For this exercise, write out each entry below exactly, omitting the images.

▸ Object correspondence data
────────────────────
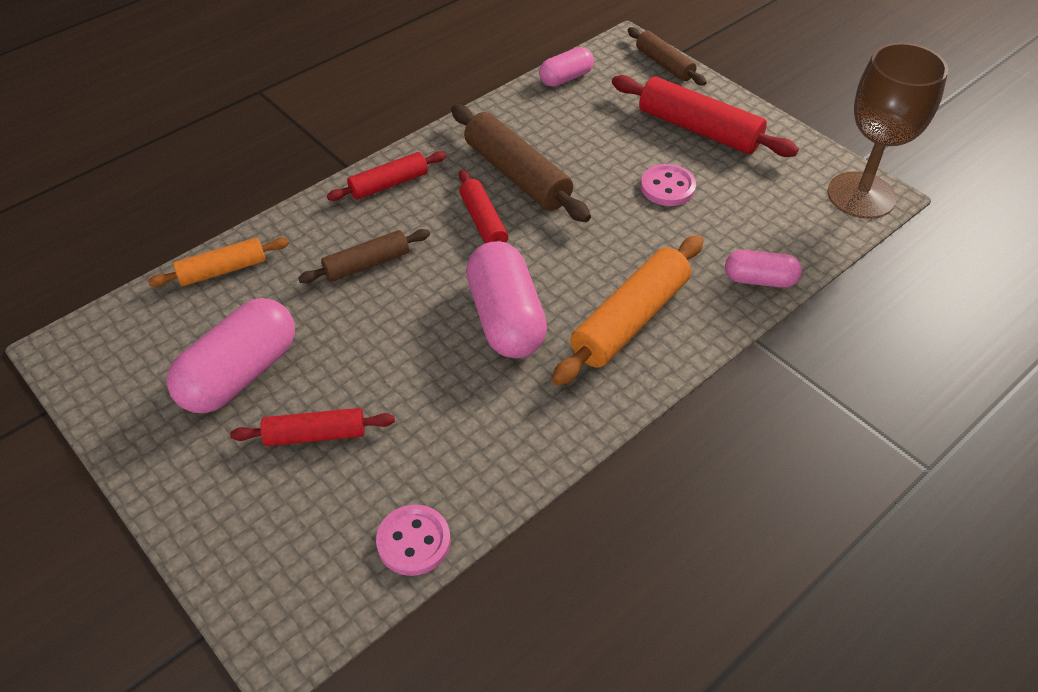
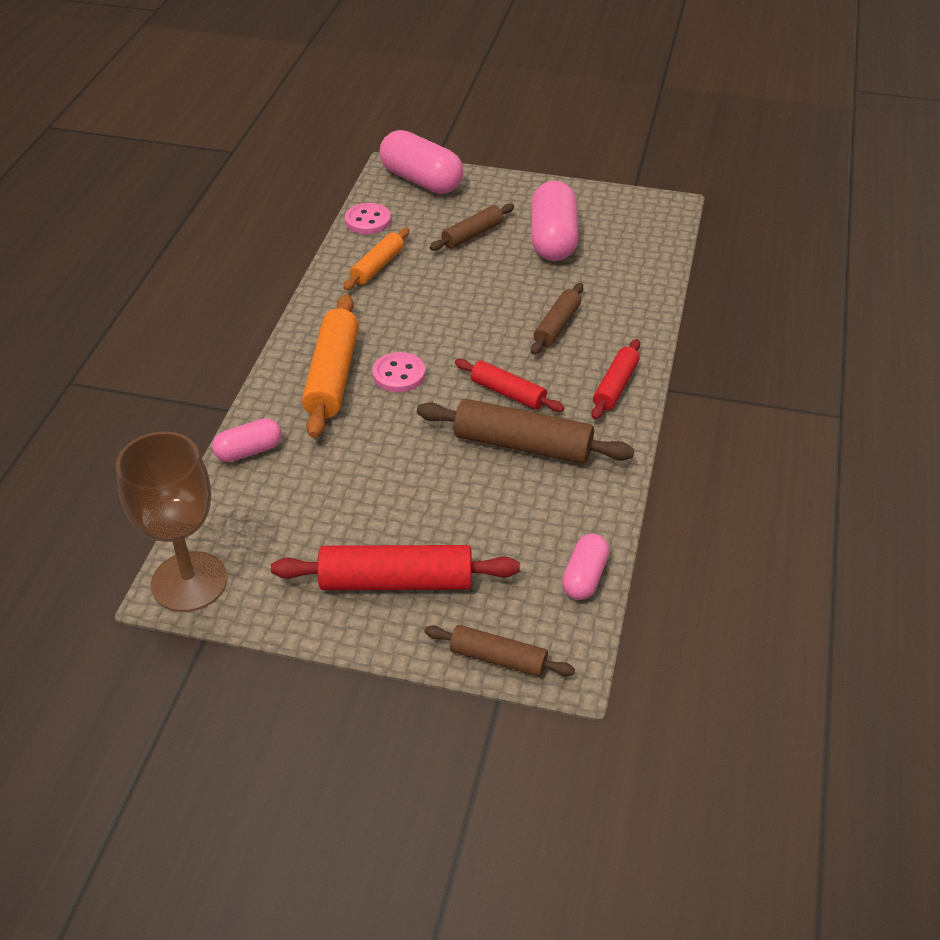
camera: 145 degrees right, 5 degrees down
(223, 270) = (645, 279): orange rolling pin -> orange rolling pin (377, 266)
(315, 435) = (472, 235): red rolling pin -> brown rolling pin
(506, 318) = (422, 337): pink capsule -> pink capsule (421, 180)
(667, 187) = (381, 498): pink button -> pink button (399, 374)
────────────────────
▸ WRITTEN RESPONSE
camera: 145 degrees right, 5 degrees down
(223, 270) = (645, 279): orange rolling pin -> orange rolling pin (377, 266)
(315, 435) = (472, 235): red rolling pin -> brown rolling pin
(506, 318) = (422, 337): pink capsule -> pink capsule (421, 180)
(667, 187) = (381, 498): pink button -> pink button (399, 374)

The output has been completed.